TASK INSTRUCTIONS: Give back exactly the line containing "C6: 2200uF (plus" together with all the lines after it, ending at the final line below.

DATA SHOWN:

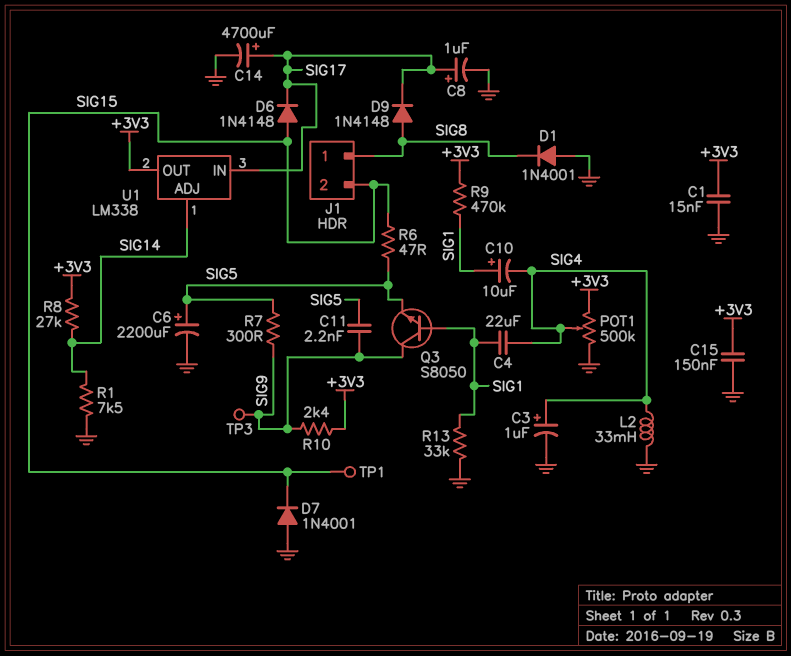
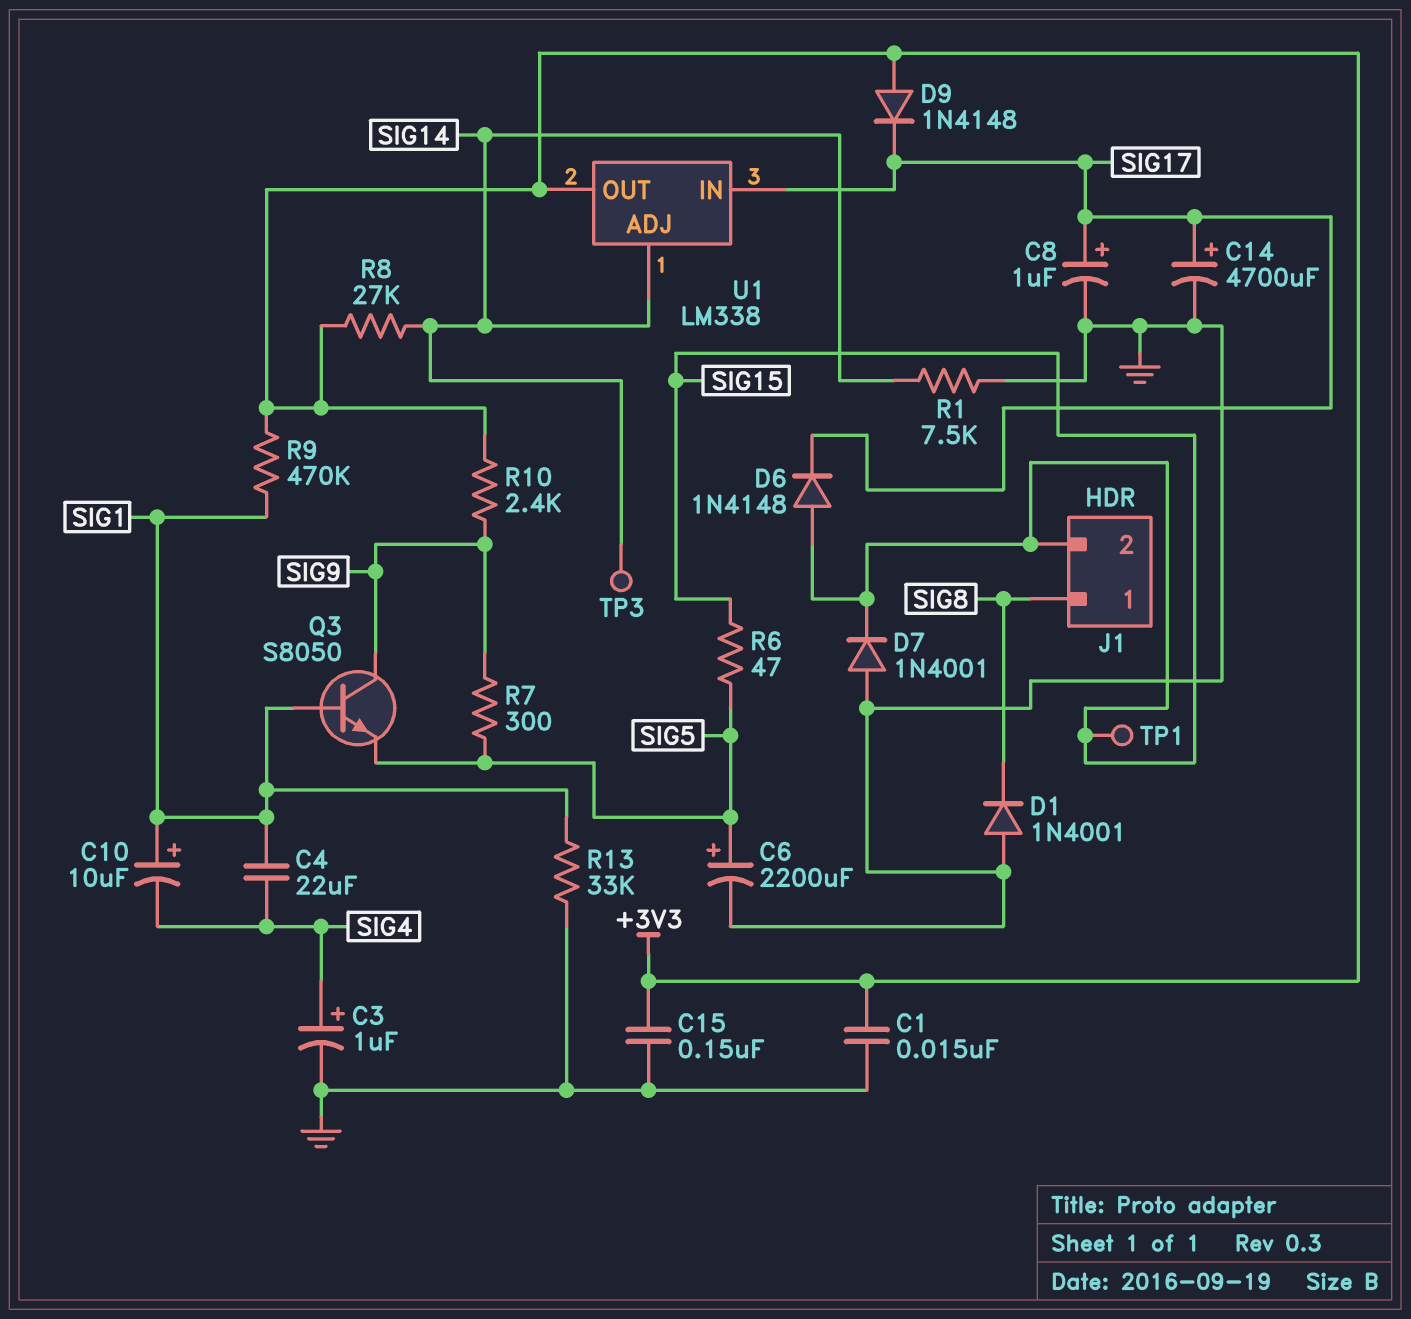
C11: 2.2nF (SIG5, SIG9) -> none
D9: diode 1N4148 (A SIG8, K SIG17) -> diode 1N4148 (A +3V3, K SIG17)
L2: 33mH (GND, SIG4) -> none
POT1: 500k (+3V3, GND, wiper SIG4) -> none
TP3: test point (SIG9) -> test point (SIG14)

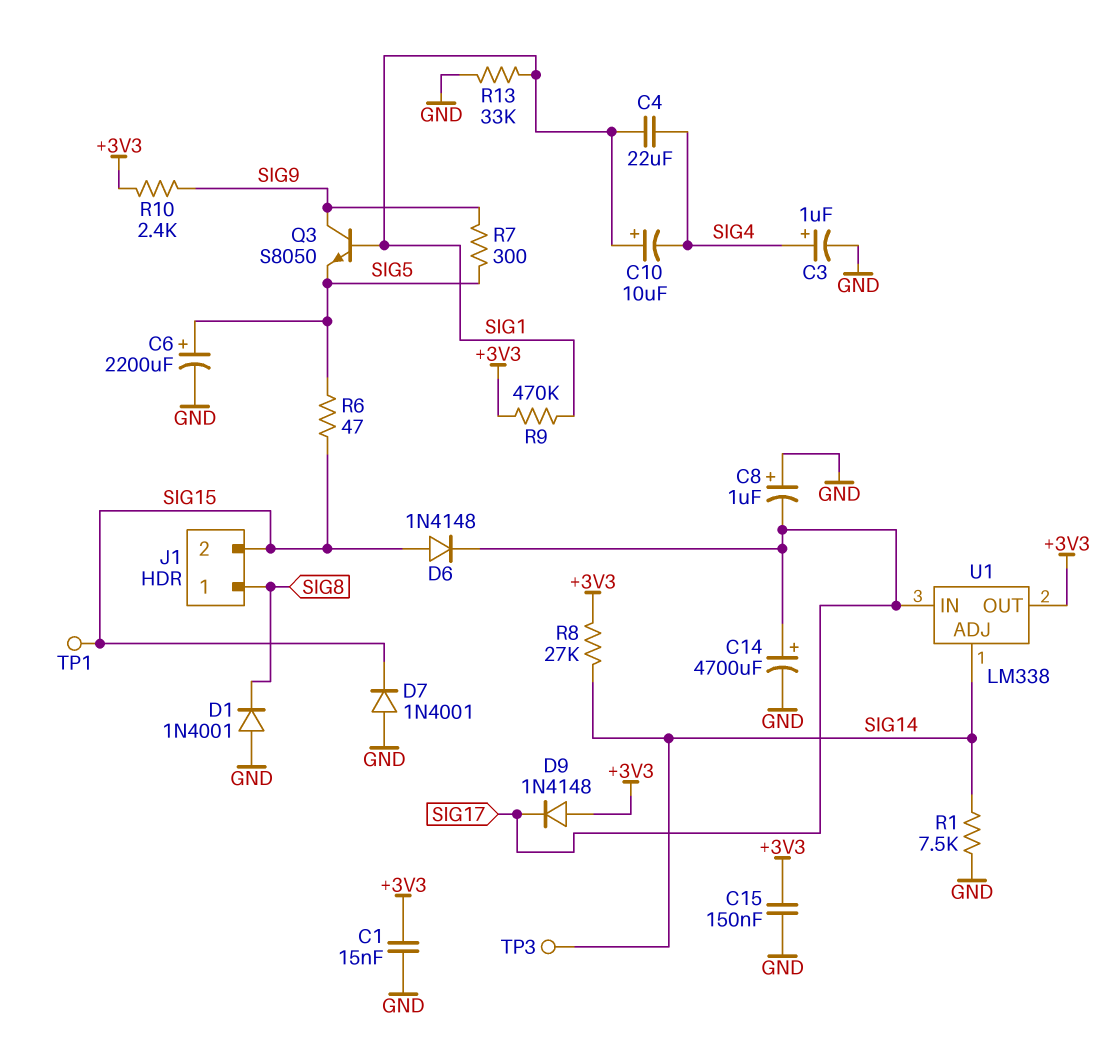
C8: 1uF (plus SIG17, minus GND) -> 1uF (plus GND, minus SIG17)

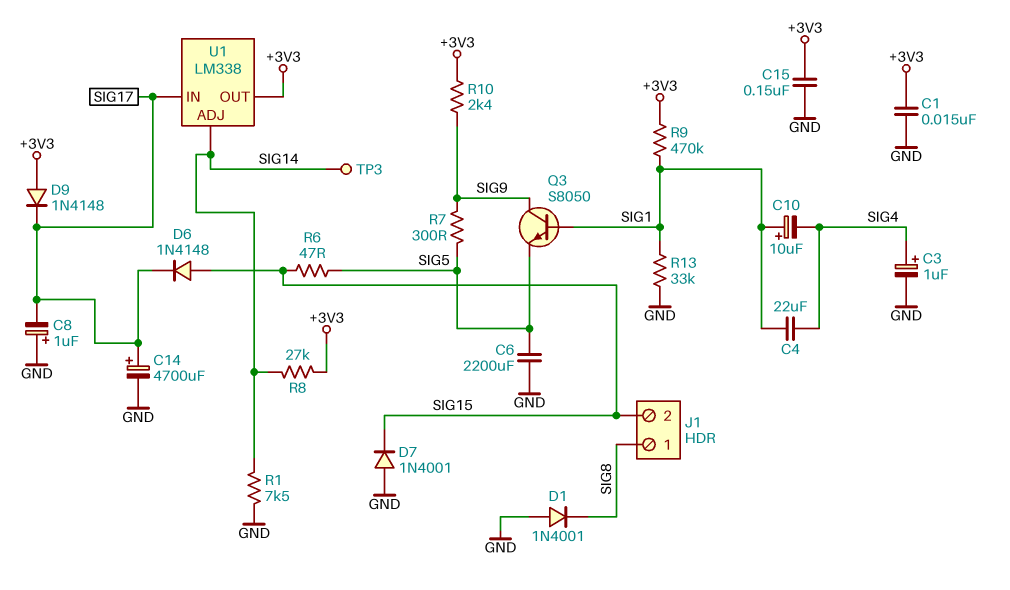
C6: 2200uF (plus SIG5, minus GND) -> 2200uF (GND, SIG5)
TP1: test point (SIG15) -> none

RESPONSE TO THIS TASK:
C6: 2200uF (plus SIG5, minus GND) -> 2200uF (GND, SIG5)
TP1: test point (SIG15) -> none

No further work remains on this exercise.